- [Data shown]
※

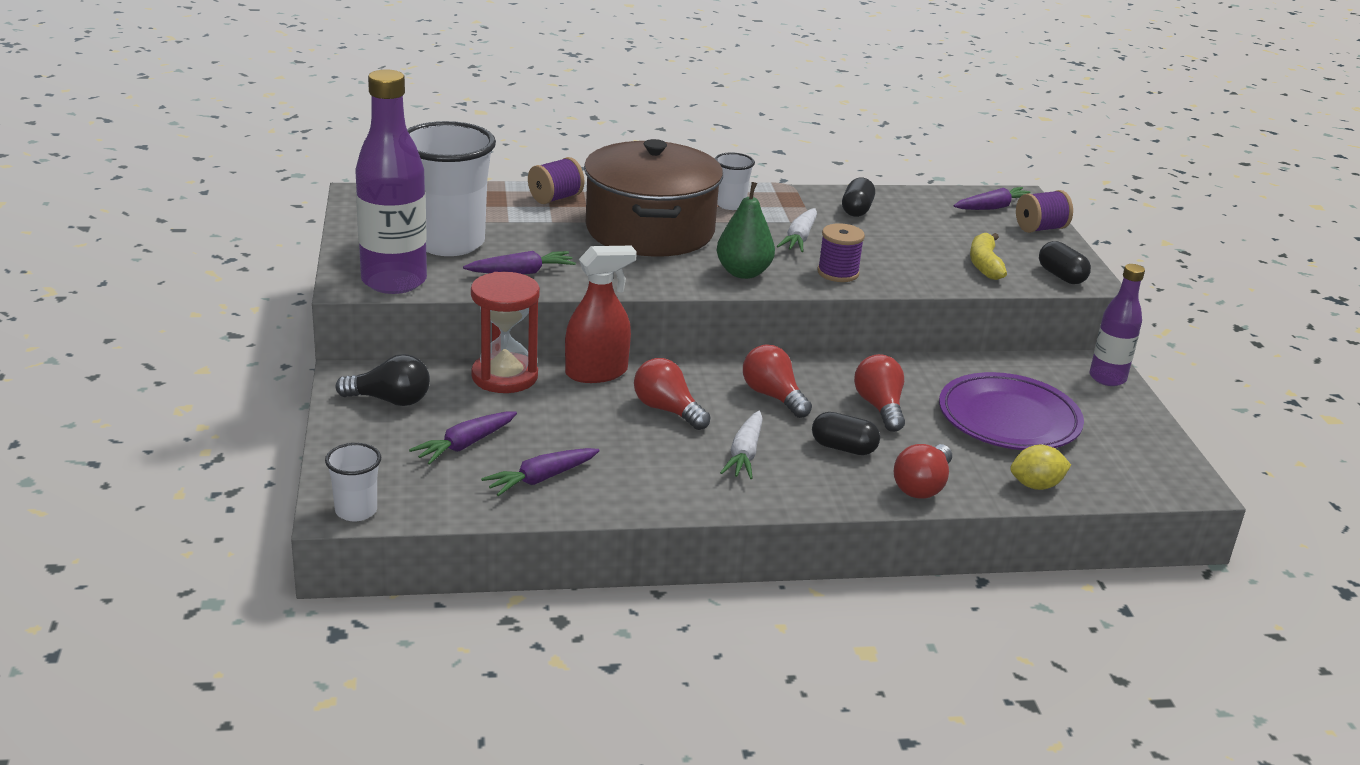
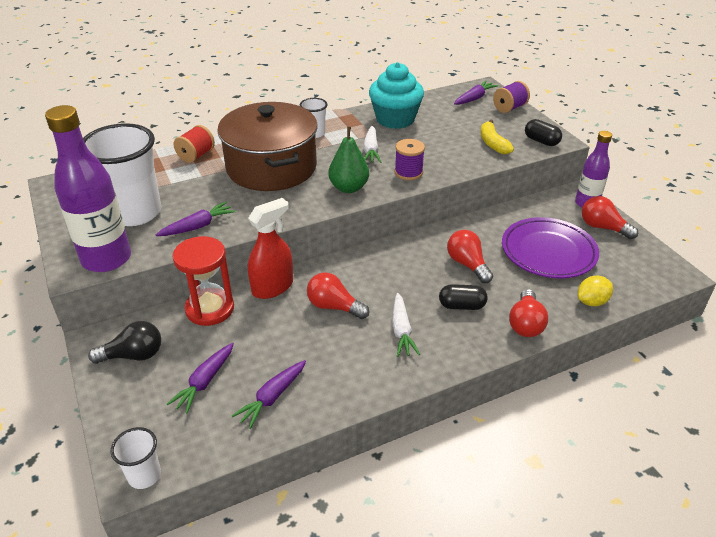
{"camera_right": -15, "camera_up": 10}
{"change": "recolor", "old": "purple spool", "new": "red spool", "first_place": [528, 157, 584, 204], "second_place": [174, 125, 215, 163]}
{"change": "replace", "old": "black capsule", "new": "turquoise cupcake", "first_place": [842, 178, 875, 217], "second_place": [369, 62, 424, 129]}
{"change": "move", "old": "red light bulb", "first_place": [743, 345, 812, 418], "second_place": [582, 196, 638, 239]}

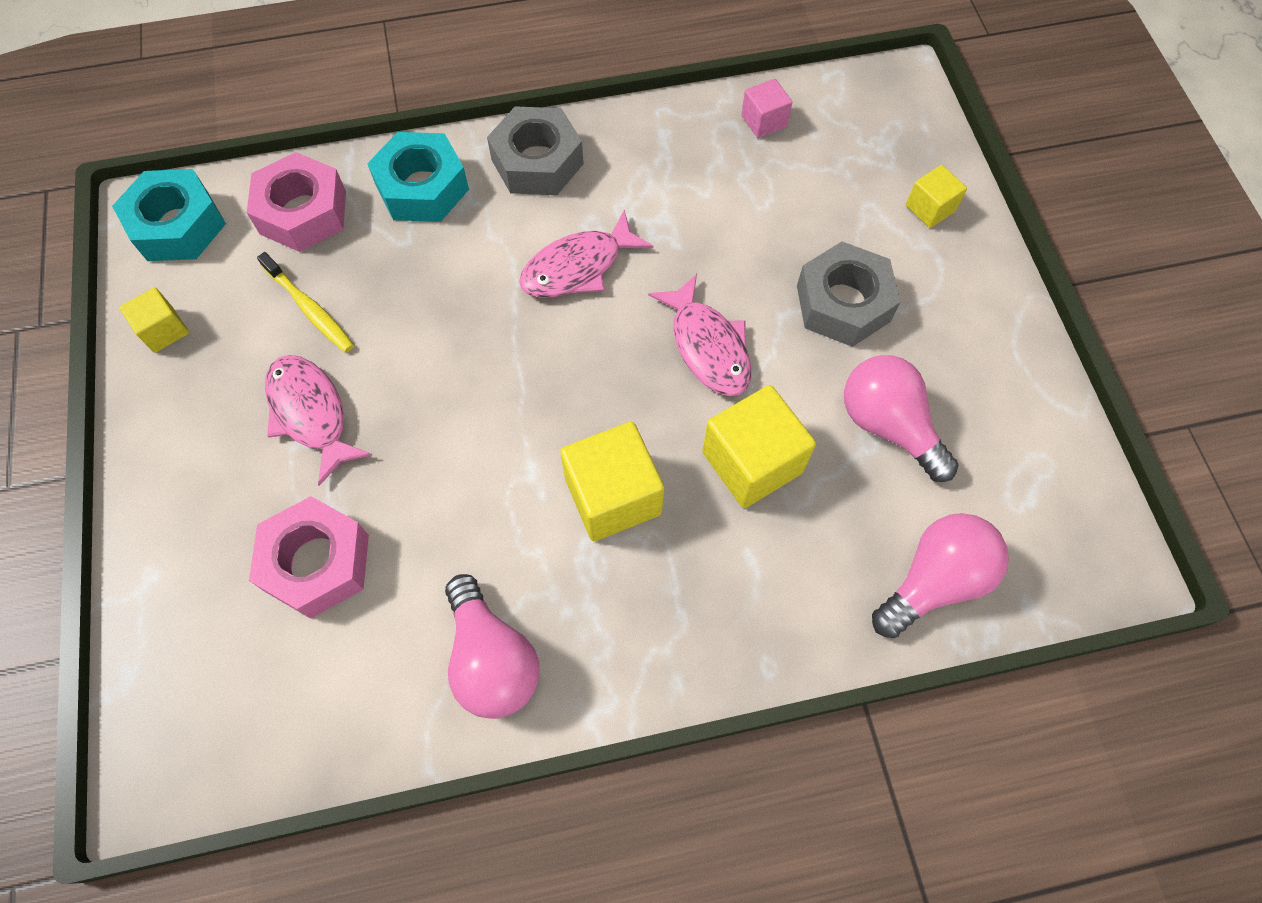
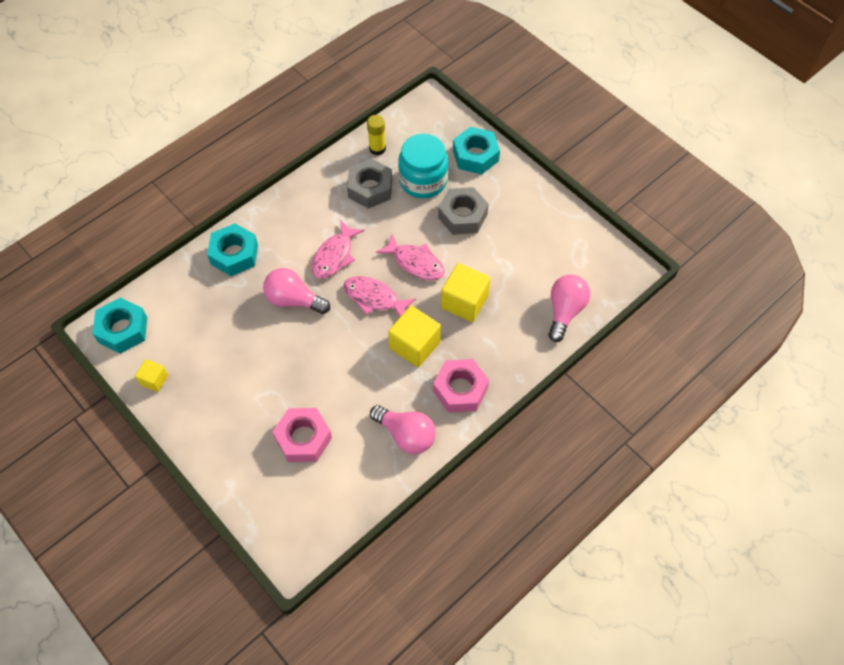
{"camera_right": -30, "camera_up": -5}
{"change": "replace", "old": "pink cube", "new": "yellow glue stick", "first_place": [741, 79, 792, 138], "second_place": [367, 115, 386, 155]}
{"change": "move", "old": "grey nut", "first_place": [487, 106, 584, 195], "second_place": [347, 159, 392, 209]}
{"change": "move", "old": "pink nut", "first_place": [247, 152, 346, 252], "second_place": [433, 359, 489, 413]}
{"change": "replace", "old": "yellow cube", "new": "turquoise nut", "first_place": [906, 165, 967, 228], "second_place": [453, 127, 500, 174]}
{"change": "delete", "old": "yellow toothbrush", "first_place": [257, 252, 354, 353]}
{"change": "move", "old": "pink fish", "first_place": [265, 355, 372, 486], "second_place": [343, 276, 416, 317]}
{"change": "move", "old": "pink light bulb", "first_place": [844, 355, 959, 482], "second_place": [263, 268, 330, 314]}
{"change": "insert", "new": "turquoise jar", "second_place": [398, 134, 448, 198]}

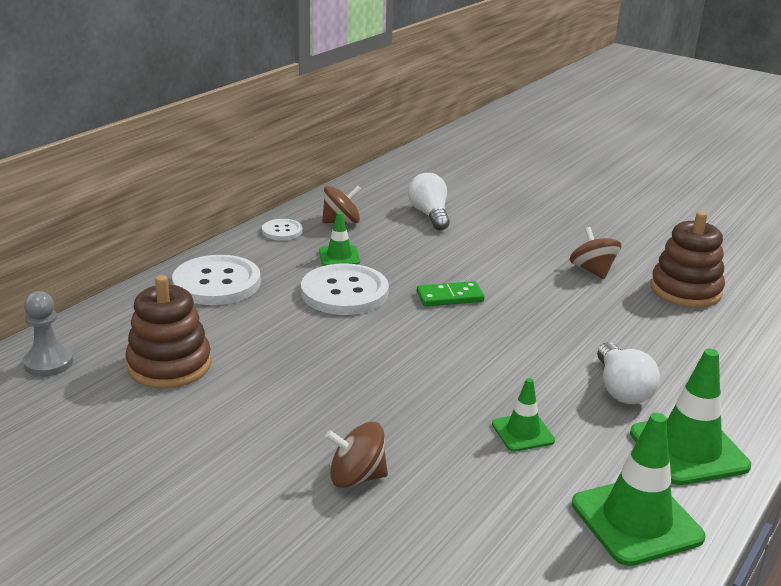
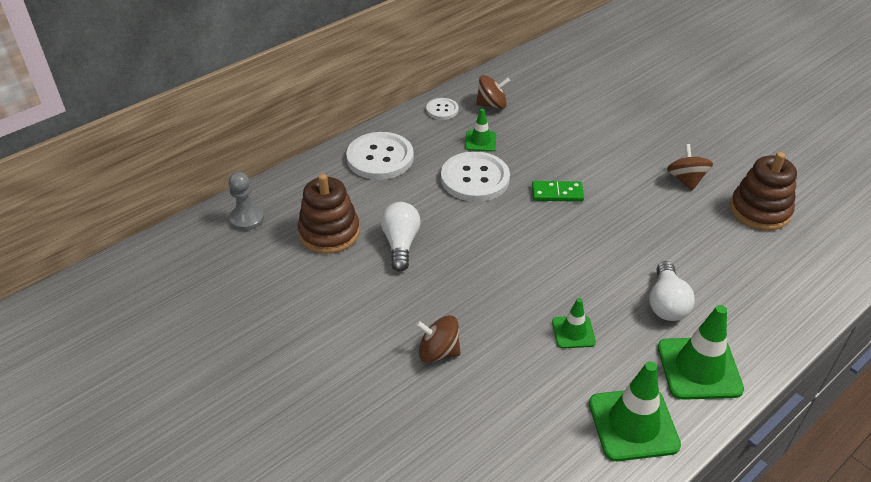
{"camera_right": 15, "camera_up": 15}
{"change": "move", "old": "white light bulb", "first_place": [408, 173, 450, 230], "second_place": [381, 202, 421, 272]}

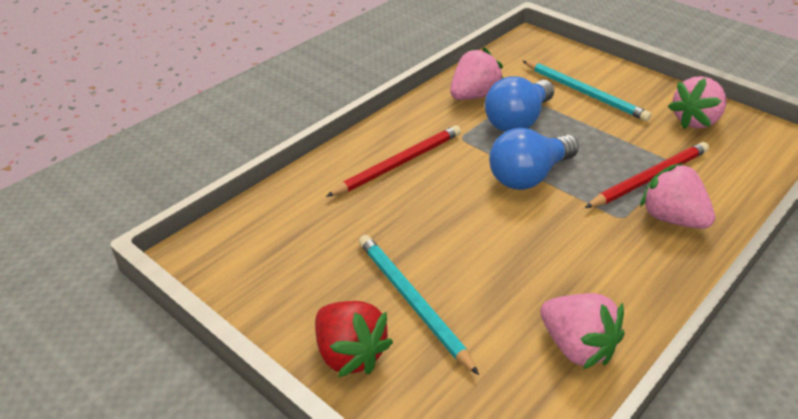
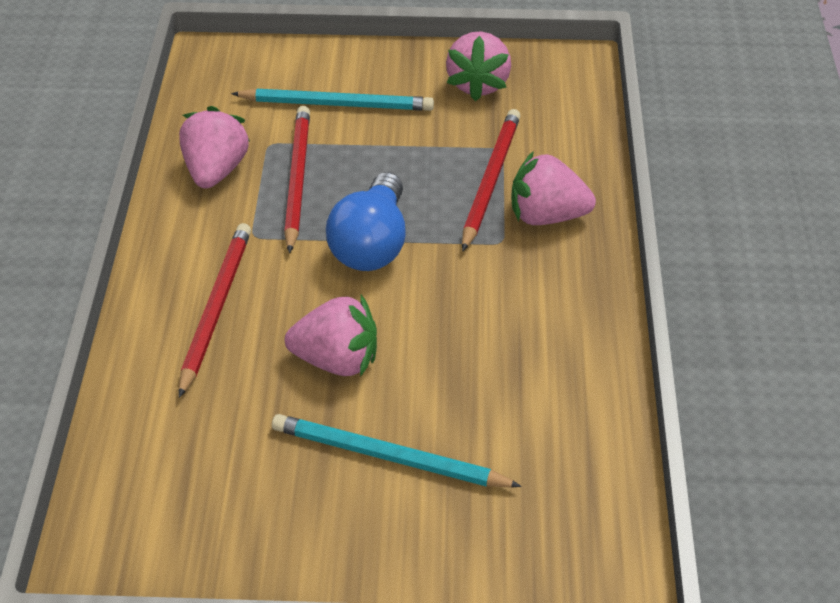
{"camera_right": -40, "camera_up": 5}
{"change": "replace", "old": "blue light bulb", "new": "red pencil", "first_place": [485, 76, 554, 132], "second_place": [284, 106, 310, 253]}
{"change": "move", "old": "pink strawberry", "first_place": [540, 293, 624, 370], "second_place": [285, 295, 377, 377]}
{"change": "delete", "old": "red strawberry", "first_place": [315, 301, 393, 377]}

※

- [What to produce] Your copy should hold each line above exactly and no pictures at all.

- [Reply]
{"camera_right": -15, "camera_up": 10}
{"change": "recolor", "old": "purple spool", "new": "red spool", "first_place": [528, 157, 584, 204], "second_place": [174, 125, 215, 163]}
{"change": "replace", "old": "black capsule", "new": "turquoise cupcake", "first_place": [842, 178, 875, 217], "second_place": [369, 62, 424, 129]}
{"change": "move", "old": "red light bulb", "first_place": [743, 345, 812, 418], "second_place": [582, 196, 638, 239]}

{"camera_right": -30, "camera_up": -5}
{"change": "replace", "old": "pink cube", "new": "yellow glue stick", "first_place": [741, 79, 792, 138], "second_place": [367, 115, 386, 155]}
{"change": "move", "old": "grey nut", "first_place": [487, 106, 584, 195], "second_place": [347, 159, 392, 209]}
{"change": "move", "old": "pink nut", "first_place": [247, 152, 346, 252], "second_place": [433, 359, 489, 413]}
{"change": "replace", "old": "yellow cube", "new": "turquoise nut", "first_place": [906, 165, 967, 228], "second_place": [453, 127, 500, 174]}
{"change": "delete", "old": "yellow toothbrush", "first_place": [257, 252, 354, 353]}
{"change": "move", "old": "pink fish", "first_place": [265, 355, 372, 486], "second_place": [343, 276, 416, 317]}
{"change": "move", "old": "pink light bulb", "first_place": [844, 355, 959, 482], "second_place": [263, 268, 330, 314]}
{"change": "insert", "new": "turquoise jar", "second_place": [398, 134, 448, 198]}

{"camera_right": 15, "camera_up": 15}
{"change": "move", "old": "white light bulb", "first_place": [408, 173, 450, 230], "second_place": [381, 202, 421, 272]}

{"camera_right": -40, "camera_up": 5}
{"change": "replace", "old": "blue light bulb", "new": "red pencil", "first_place": [485, 76, 554, 132], "second_place": [284, 106, 310, 253]}
{"change": "move", "old": "pink strawberry", "first_place": [540, 293, 624, 370], "second_place": [285, 295, 377, 377]}
{"change": "delete", "old": "red strawberry", "first_place": [315, 301, 393, 377]}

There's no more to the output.